**INFORMATION SUPPLIED**
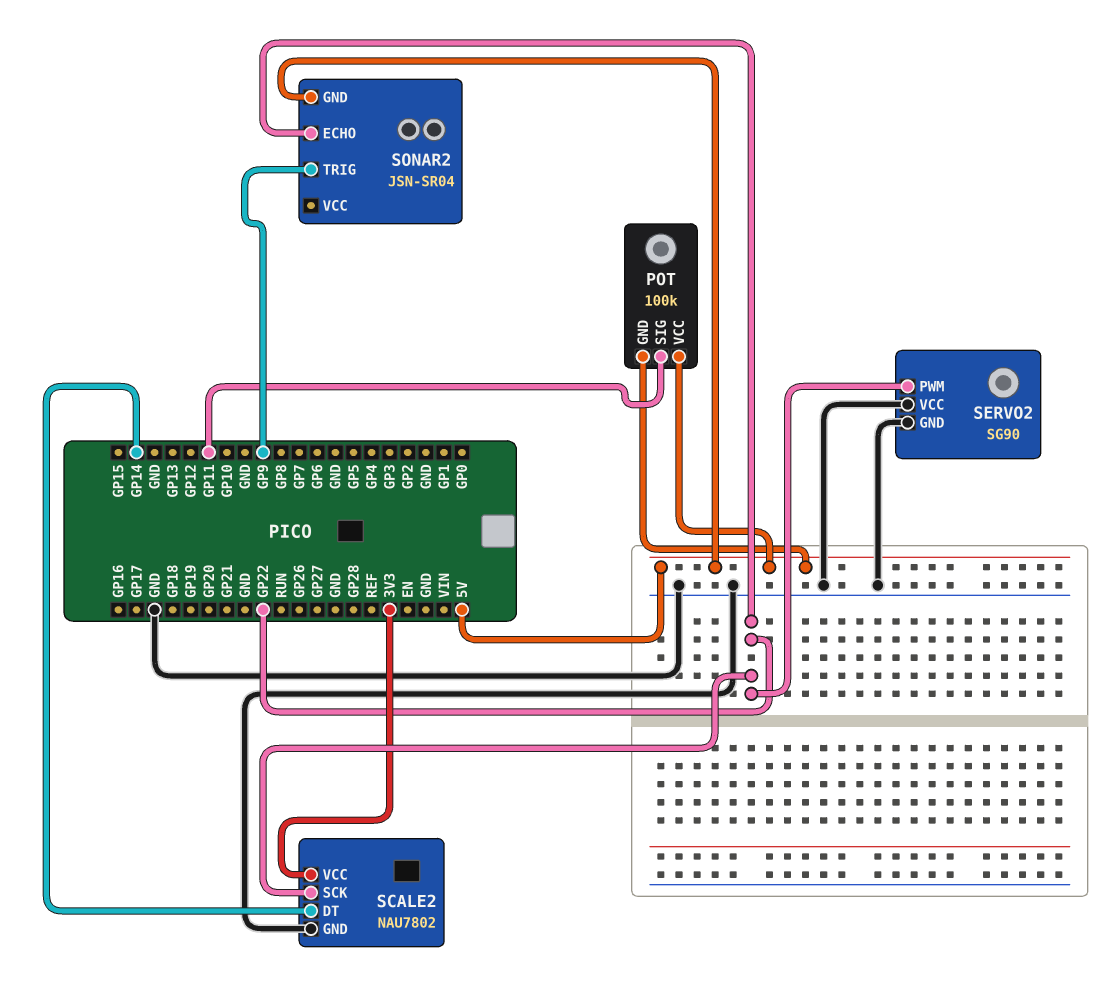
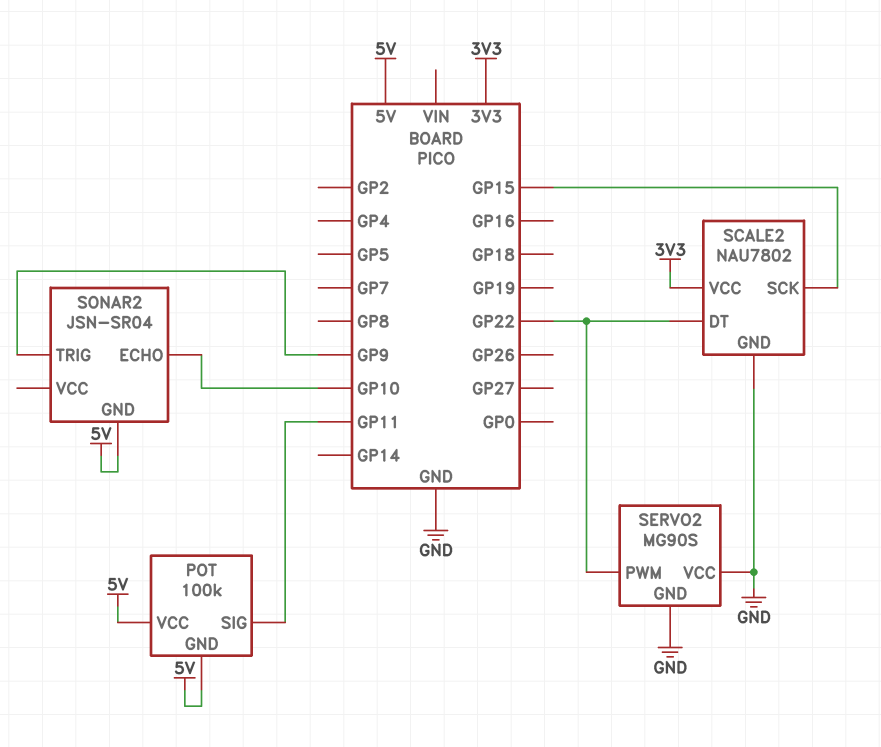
SCALE2 pin DT: GP14 -> GP22
SCALE2 pin SCK: GP22 -> GP15
SERVO2: SG90 -> MG90S
SONAR2 pin ECHO: GP22 -> GP10

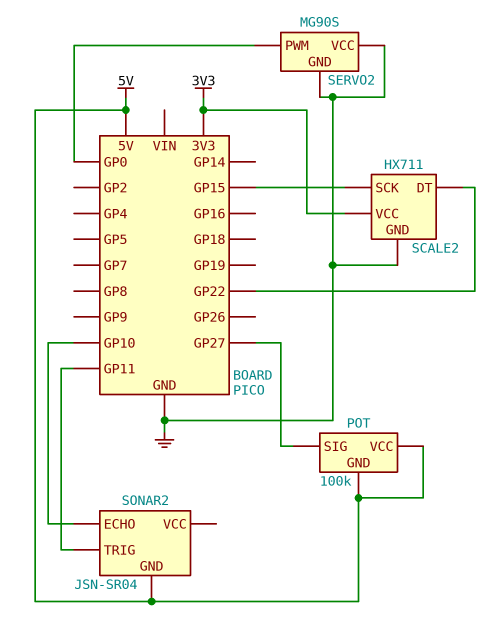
POT pin SIG: GP11 -> GP27
SCALE2: NAU7802 -> HX711
SERVO2 pin PWM: GP22 -> GP0
SONAR2 pin TRIG: GP9 -> GP11

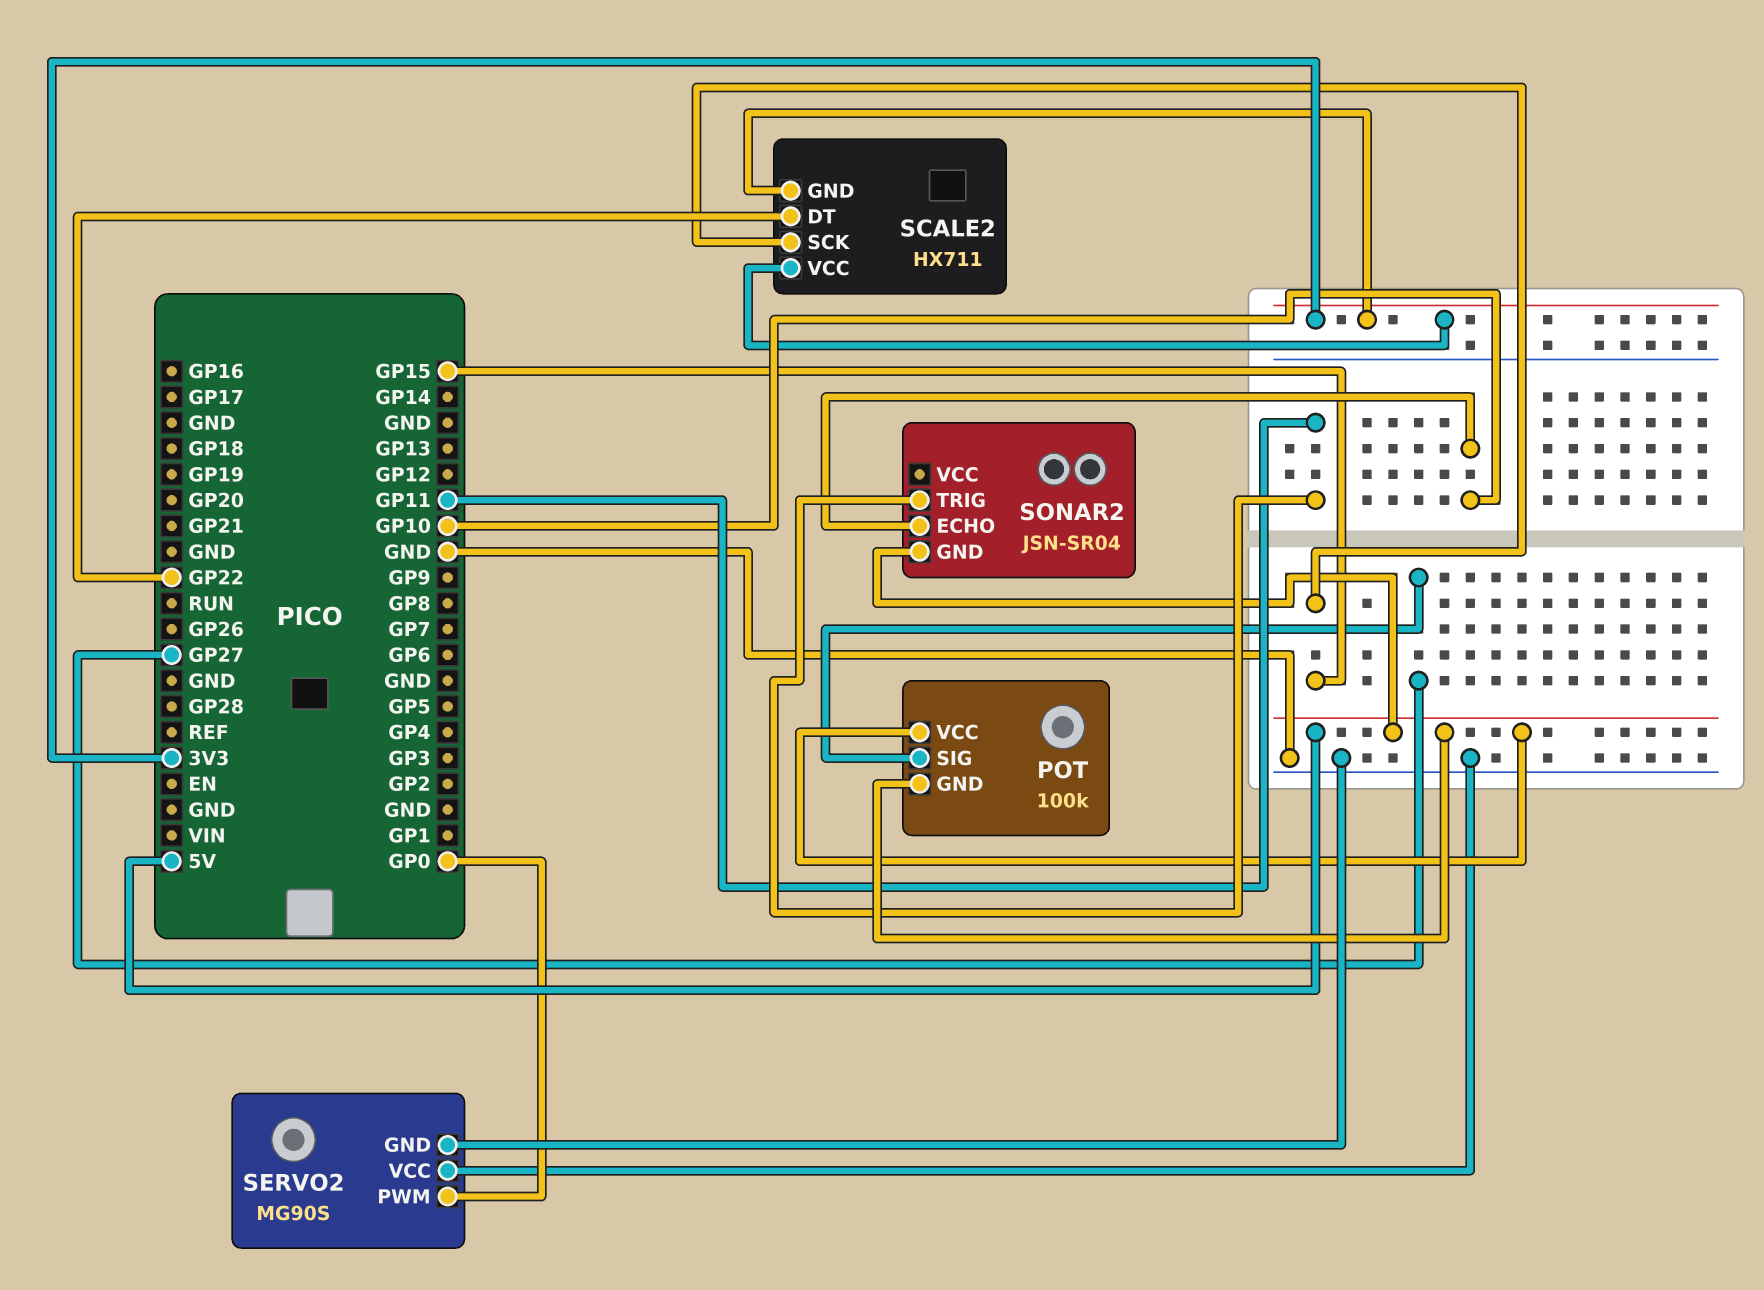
SCALE2 pin GND: GND -> 3V3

**WHAT IS REQUIRED**
Skip all pictures. Then give again, exactly, each line from the line holding "SERVO2: SG90 -> MG90S" through the last line of the listing above, both ends included.

**EXERCISE RESPONSE**
SERVO2: SG90 -> MG90S
SONAR2 pin ECHO: GP22 -> GP10

POT pin SIG: GP11 -> GP27
SCALE2: NAU7802 -> HX711
SERVO2 pin PWM: GP22 -> GP0
SONAR2 pin TRIG: GP9 -> GP11

SCALE2 pin GND: GND -> 3V3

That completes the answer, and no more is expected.